### SOURCE MATERIAL

########################################

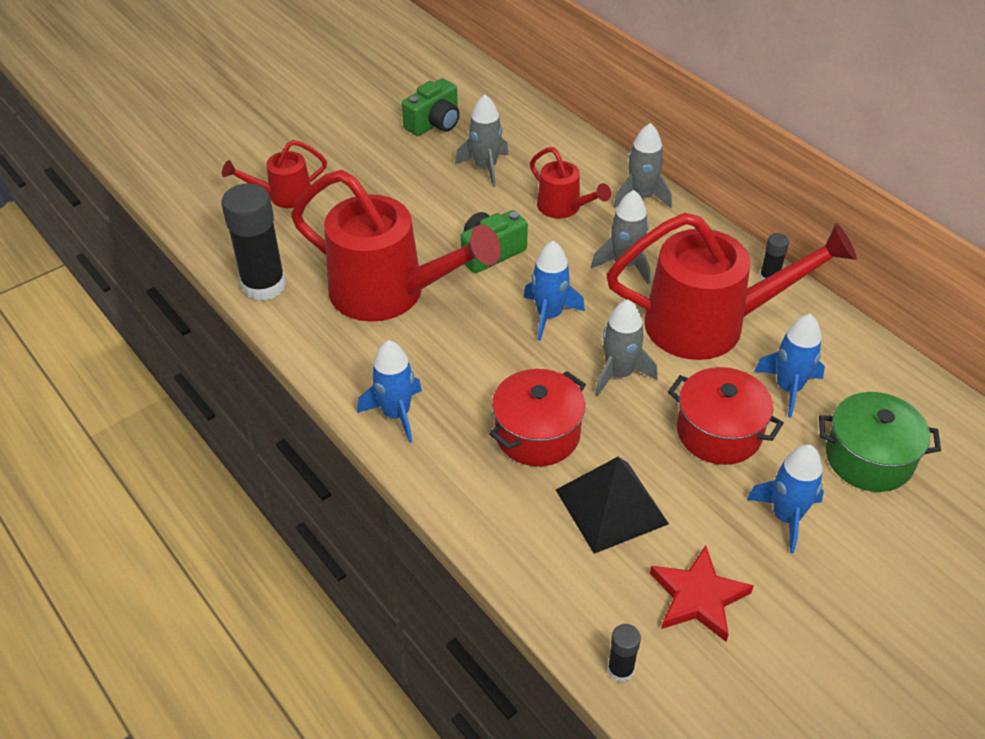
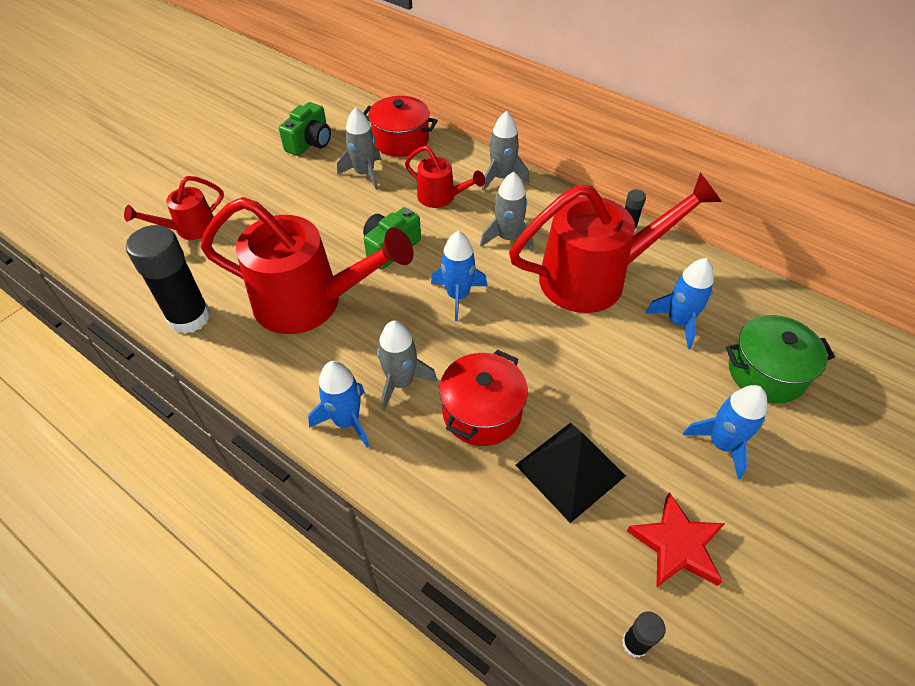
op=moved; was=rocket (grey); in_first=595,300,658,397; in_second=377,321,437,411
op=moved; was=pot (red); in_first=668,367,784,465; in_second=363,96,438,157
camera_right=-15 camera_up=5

########################################

### WHAT TO PRODUCE
Looking through the data above, copy out each line in which the string "moved" occurs.

### PROBLEM SOLUTION
op=moved; was=rocket (grey); in_first=595,300,658,397; in_second=377,321,437,411
op=moved; was=pot (red); in_first=668,367,784,465; in_second=363,96,438,157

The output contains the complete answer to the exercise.